*Provided information*
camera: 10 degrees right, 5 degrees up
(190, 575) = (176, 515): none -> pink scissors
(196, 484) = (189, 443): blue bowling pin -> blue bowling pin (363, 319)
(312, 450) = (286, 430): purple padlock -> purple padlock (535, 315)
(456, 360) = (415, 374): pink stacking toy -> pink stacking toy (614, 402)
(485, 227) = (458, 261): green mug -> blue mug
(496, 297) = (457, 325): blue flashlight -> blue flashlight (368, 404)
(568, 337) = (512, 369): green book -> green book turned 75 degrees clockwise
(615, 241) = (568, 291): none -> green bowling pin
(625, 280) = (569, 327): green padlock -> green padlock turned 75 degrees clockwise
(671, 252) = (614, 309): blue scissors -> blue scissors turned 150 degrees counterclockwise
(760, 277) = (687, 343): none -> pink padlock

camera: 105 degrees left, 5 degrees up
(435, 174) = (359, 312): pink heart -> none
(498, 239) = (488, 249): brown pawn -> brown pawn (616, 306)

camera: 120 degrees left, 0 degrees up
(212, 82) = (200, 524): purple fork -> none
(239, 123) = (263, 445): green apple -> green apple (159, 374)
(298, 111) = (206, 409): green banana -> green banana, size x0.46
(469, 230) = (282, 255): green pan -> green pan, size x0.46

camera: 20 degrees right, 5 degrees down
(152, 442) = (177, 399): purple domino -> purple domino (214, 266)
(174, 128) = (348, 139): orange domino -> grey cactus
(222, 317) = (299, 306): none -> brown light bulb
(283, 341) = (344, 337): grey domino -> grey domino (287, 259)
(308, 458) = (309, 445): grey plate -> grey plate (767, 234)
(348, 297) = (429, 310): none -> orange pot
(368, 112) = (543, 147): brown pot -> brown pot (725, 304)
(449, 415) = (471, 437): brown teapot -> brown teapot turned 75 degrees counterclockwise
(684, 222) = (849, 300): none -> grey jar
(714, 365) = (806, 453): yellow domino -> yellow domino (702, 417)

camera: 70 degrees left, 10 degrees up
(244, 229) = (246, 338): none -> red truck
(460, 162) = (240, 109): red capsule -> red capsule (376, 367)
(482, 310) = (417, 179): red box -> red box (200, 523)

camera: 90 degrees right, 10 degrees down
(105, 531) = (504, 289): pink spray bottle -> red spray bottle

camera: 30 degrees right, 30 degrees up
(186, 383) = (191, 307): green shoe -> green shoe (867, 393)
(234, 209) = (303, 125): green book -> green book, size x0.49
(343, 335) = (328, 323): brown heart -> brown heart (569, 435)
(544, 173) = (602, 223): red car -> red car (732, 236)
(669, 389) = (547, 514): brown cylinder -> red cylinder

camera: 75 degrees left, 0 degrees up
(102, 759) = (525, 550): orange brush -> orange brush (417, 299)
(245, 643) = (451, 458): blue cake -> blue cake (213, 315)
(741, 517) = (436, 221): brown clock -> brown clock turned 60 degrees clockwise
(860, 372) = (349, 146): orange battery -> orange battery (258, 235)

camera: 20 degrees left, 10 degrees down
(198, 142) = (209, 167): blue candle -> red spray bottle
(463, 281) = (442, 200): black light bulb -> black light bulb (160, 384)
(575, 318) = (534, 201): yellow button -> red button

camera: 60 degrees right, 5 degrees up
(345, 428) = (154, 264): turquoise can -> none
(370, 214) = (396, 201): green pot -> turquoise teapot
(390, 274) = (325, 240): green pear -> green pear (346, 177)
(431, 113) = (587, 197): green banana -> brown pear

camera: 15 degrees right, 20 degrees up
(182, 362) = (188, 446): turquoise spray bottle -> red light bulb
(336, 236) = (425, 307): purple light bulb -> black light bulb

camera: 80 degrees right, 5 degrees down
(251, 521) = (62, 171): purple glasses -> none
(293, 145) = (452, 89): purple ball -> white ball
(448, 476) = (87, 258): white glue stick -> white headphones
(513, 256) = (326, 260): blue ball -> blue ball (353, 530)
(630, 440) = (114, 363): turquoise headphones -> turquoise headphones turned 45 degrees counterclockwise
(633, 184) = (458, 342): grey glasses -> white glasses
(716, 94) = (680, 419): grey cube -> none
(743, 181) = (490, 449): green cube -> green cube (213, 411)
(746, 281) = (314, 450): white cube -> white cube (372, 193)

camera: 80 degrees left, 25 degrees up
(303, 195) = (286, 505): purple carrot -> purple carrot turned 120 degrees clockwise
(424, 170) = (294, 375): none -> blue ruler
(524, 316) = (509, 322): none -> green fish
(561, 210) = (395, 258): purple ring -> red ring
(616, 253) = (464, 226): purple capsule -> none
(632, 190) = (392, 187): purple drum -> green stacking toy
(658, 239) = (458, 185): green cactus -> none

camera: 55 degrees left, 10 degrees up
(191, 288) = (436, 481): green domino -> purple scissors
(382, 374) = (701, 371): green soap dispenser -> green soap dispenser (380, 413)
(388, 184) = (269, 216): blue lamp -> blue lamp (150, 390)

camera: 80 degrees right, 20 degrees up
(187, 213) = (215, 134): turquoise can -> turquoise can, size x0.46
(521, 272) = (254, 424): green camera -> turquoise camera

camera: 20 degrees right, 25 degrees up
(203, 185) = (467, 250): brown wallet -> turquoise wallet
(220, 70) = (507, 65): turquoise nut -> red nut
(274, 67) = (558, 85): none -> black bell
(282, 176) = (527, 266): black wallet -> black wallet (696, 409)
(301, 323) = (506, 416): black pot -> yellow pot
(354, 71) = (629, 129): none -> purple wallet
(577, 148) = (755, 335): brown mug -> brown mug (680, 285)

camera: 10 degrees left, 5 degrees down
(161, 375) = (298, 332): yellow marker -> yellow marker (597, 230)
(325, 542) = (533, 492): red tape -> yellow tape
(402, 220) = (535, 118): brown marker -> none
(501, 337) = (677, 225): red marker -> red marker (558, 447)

*Instructions for the task*
This exercise requires all the entries to be written out again exactly.

*Solution for this task*
camera: 10 degrees right, 5 degrees up
(190, 575) = (176, 515): none -> pink scissors
(196, 484) = (189, 443): blue bowling pin -> blue bowling pin (363, 319)
(312, 450) = (286, 430): purple padlock -> purple padlock (535, 315)
(456, 360) = (415, 374): pink stacking toy -> pink stacking toy (614, 402)
(485, 227) = (458, 261): green mug -> blue mug
(496, 297) = (457, 325): blue flashlight -> blue flashlight (368, 404)
(568, 337) = (512, 369): green book -> green book turned 75 degrees clockwise
(615, 241) = (568, 291): none -> green bowling pin
(625, 280) = (569, 327): green padlock -> green padlock turned 75 degrees clockwise
(671, 252) = (614, 309): blue scissors -> blue scissors turned 150 degrees counterclockwise
(760, 277) = (687, 343): none -> pink padlock

camera: 105 degrees left, 5 degrees up
(435, 174) = (359, 312): pink heart -> none
(498, 239) = (488, 249): brown pawn -> brown pawn (616, 306)

camera: 120 degrees left, 0 degrees up
(212, 82) = (200, 524): purple fork -> none
(239, 123) = (263, 445): green apple -> green apple (159, 374)
(298, 111) = (206, 409): green banana -> green banana, size x0.46
(469, 230) = (282, 255): green pan -> green pan, size x0.46

camera: 20 degrees right, 5 degrees down
(152, 442) = (177, 399): purple domino -> purple domino (214, 266)
(174, 128) = (348, 139): orange domino -> grey cactus
(222, 317) = (299, 306): none -> brown light bulb
(283, 341) = (344, 337): grey domino -> grey domino (287, 259)
(308, 458) = (309, 445): grey plate -> grey plate (767, 234)
(348, 297) = (429, 310): none -> orange pot
(368, 112) = (543, 147): brown pot -> brown pot (725, 304)
(449, 415) = (471, 437): brown teapot -> brown teapot turned 75 degrees counterclockwise
(684, 222) = (849, 300): none -> grey jar
(714, 365) = (806, 453): yellow domino -> yellow domino (702, 417)

camera: 70 degrees left, 10 degrees up
(244, 229) = (246, 338): none -> red truck
(460, 162) = (240, 109): red capsule -> red capsule (376, 367)
(482, 310) = (417, 179): red box -> red box (200, 523)

camera: 90 degrees right, 10 degrees down
(105, 531) = (504, 289): pink spray bottle -> red spray bottle

camera: 30 degrees right, 30 degrees up
(186, 383) = (191, 307): green shoe -> green shoe (867, 393)
(234, 209) = (303, 125): green book -> green book, size x0.49
(343, 335) = (328, 323): brown heart -> brown heart (569, 435)
(544, 173) = (602, 223): red car -> red car (732, 236)
(669, 389) = (547, 514): brown cylinder -> red cylinder

camera: 75 degrees left, 0 degrees up
(102, 759) = (525, 550): orange brush -> orange brush (417, 299)
(245, 643) = (451, 458): blue cake -> blue cake (213, 315)
(741, 517) = (436, 221): brown clock -> brown clock turned 60 degrees clockwise
(860, 372) = (349, 146): orange battery -> orange battery (258, 235)

camera: 20 degrees left, 10 degrees down
(198, 142) = (209, 167): blue candle -> red spray bottle
(463, 281) = (442, 200): black light bulb -> black light bulb (160, 384)
(575, 318) = (534, 201): yellow button -> red button

camera: 60 degrees right, 5 degrees up
(345, 428) = (154, 264): turquoise can -> none
(370, 214) = (396, 201): green pot -> turquoise teapot
(390, 274) = (325, 240): green pear -> green pear (346, 177)
(431, 113) = (587, 197): green banana -> brown pear

camera: 15 degrees right, 20 degrees up
(182, 362) = (188, 446): turquoise spray bottle -> red light bulb
(336, 236) = (425, 307): purple light bulb -> black light bulb

camera: 80 degrees right, 5 degrees down
(251, 521) = (62, 171): purple glasses -> none
(293, 145) = (452, 89): purple ball -> white ball
(448, 476) = (87, 258): white glue stick -> white headphones
(513, 256) = (326, 260): blue ball -> blue ball (353, 530)
(630, 440) = (114, 363): turquoise headphones -> turquoise headphones turned 45 degrees counterclockwise
(633, 184) = (458, 342): grey glasses -> white glasses
(716, 94) = (680, 419): grey cube -> none
(743, 181) = (490, 449): green cube -> green cube (213, 411)
(746, 281) = (314, 450): white cube -> white cube (372, 193)

camera: 80 degrees left, 25 degrees up
(303, 195) = (286, 505): purple carrot -> purple carrot turned 120 degrees clockwise
(424, 170) = (294, 375): none -> blue ruler
(524, 316) = (509, 322): none -> green fish
(561, 210) = (395, 258): purple ring -> red ring
(616, 253) = (464, 226): purple capsule -> none
(632, 190) = (392, 187): purple drum -> green stacking toy
(658, 239) = (458, 185): green cactus -> none

camera: 55 degrees left, 10 degrees up
(191, 288) = (436, 481): green domino -> purple scissors
(382, 374) = (701, 371): green soap dispenser -> green soap dispenser (380, 413)
(388, 184) = (269, 216): blue lamp -> blue lamp (150, 390)

camera: 80 degrees right, 20 degrees up
(187, 213) = (215, 134): turquoise can -> turquoise can, size x0.46
(521, 272) = (254, 424): green camera -> turquoise camera

camera: 20 degrees right, 25 degrees up
(203, 185) = (467, 250): brown wallet -> turquoise wallet
(220, 70) = (507, 65): turquoise nut -> red nut
(274, 67) = (558, 85): none -> black bell
(282, 176) = (527, 266): black wallet -> black wallet (696, 409)
(301, 323) = (506, 416): black pot -> yellow pot
(354, 71) = (629, 129): none -> purple wallet
(577, 148) = (755, 335): brown mug -> brown mug (680, 285)

camera: 10 degrees left, 5 degrees down
(161, 375) = (298, 332): yellow marker -> yellow marker (597, 230)
(325, 542) = (533, 492): red tape -> yellow tape
(402, 220) = (535, 118): brown marker -> none
(501, 337) = (677, 225): red marker -> red marker (558, 447)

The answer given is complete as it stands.